The task: From the entries below, copy every line that has the word "VBUS".

Records supplied:
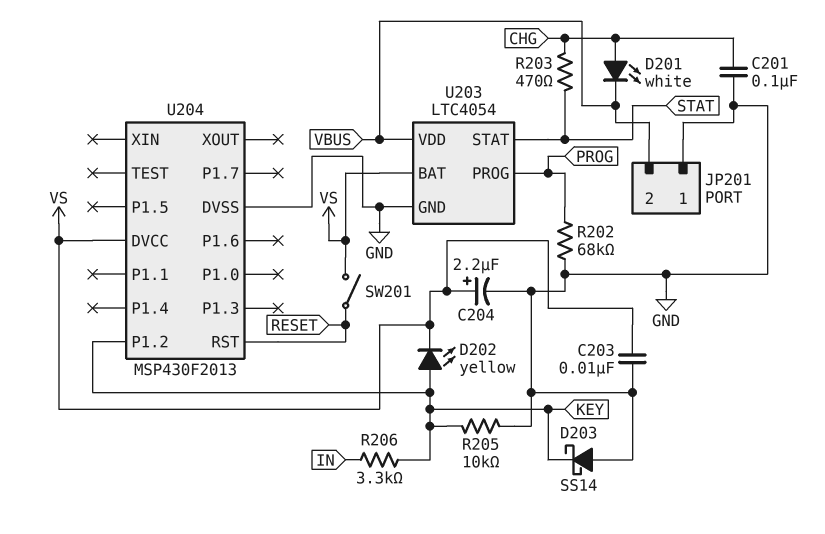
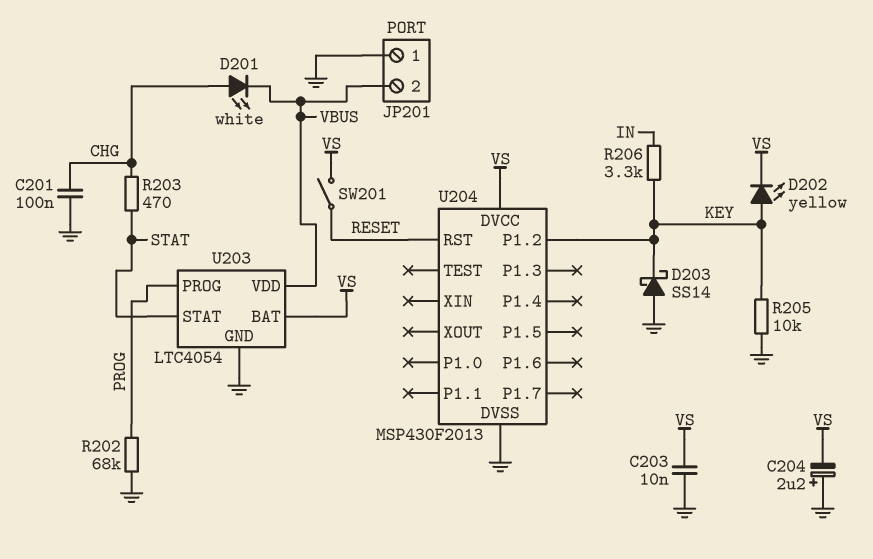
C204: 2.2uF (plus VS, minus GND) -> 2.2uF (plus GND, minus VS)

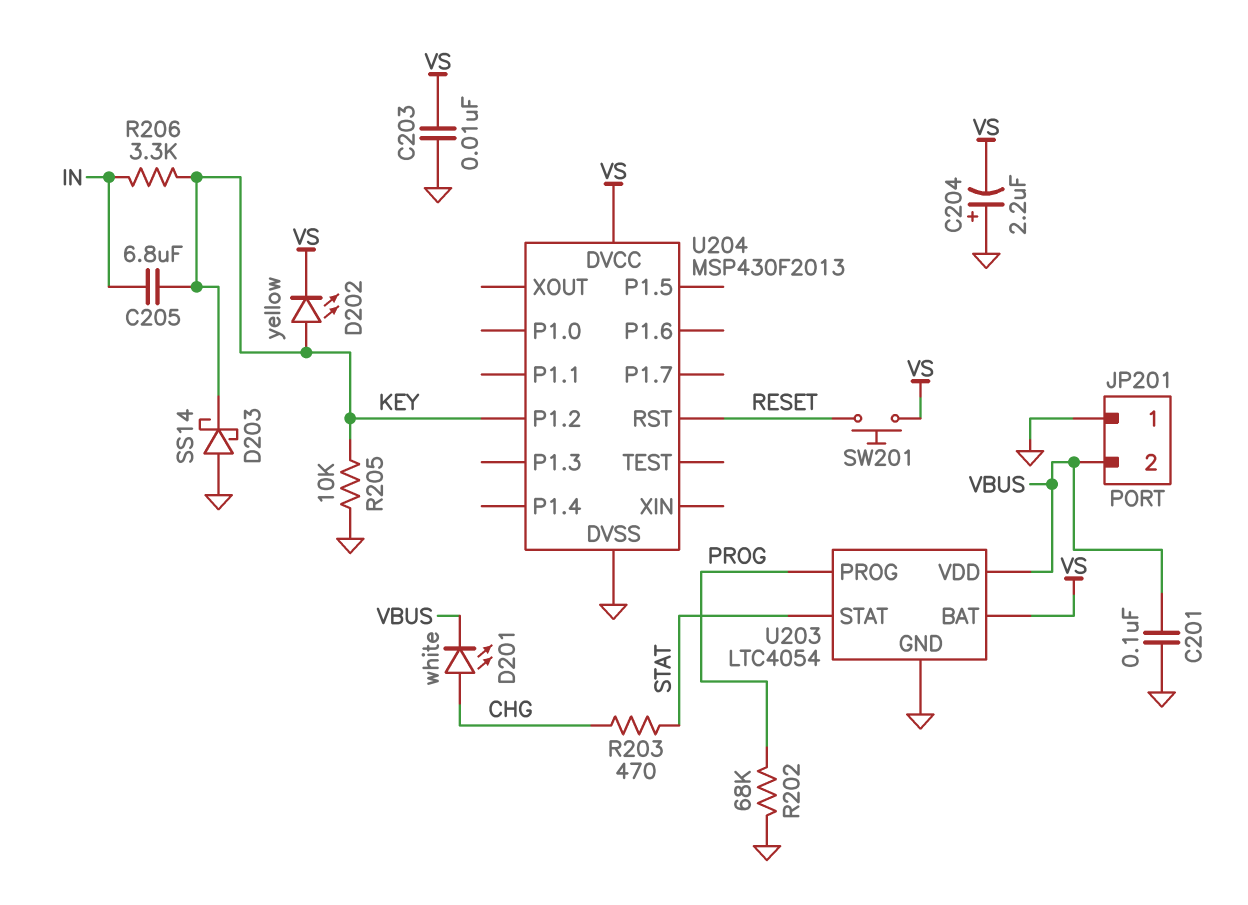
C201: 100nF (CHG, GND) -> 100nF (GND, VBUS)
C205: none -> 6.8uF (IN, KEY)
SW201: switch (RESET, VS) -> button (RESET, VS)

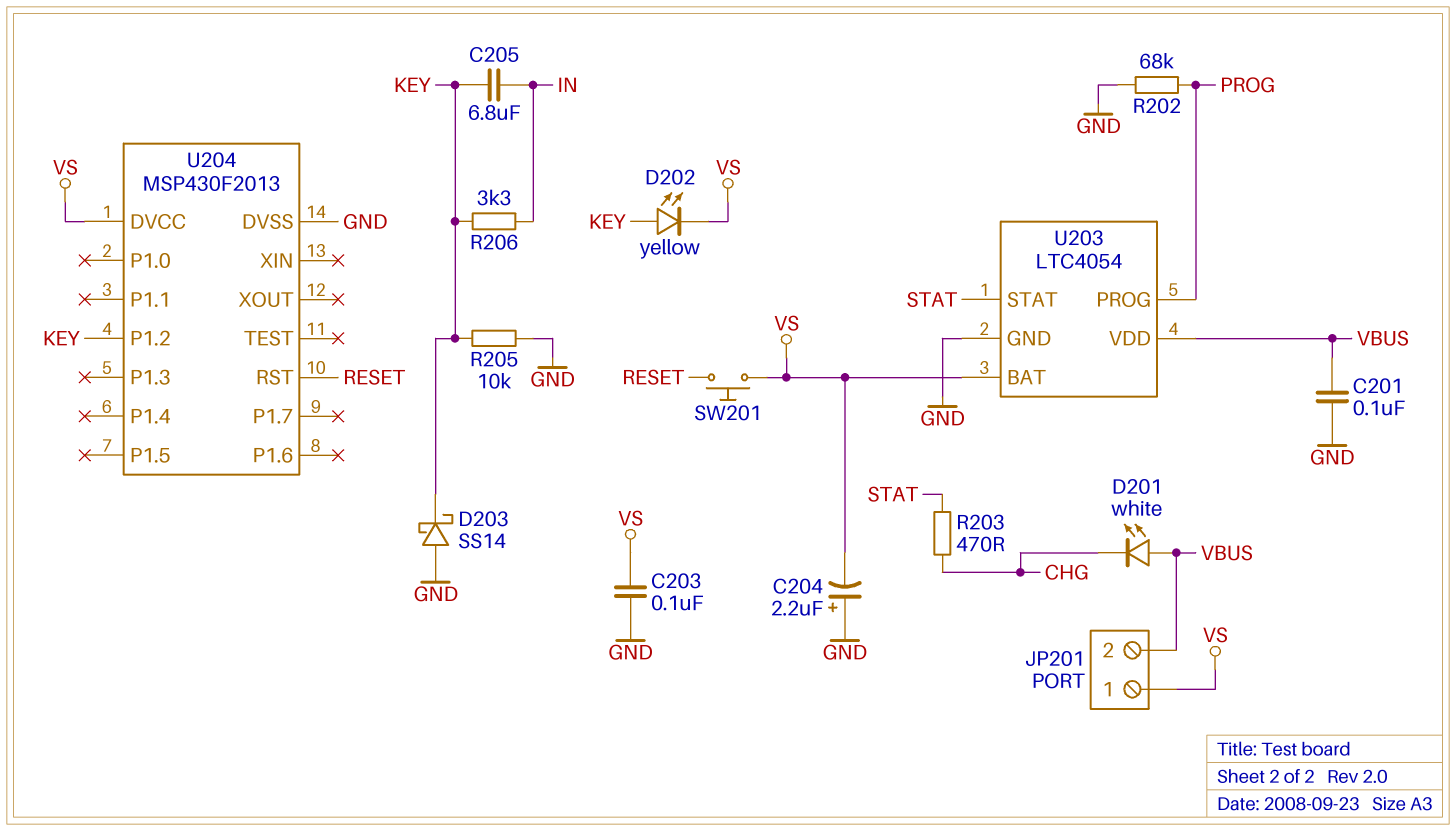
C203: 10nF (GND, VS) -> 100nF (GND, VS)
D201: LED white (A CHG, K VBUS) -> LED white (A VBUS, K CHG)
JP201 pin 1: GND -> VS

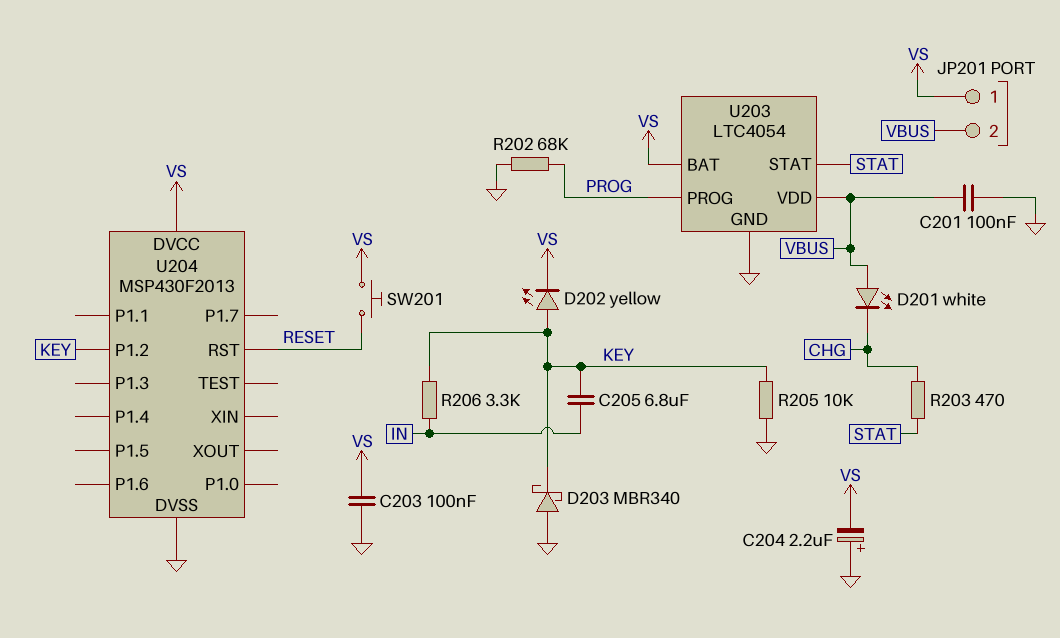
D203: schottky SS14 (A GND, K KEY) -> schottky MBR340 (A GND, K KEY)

---

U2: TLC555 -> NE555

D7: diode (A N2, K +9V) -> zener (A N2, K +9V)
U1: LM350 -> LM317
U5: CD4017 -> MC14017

Answer space:
C201: 100nF (CHG, GND) -> 100nF (GND, VBUS)
D201: LED white (A CHG, K VBUS) -> LED white (A VBUS, K CHG)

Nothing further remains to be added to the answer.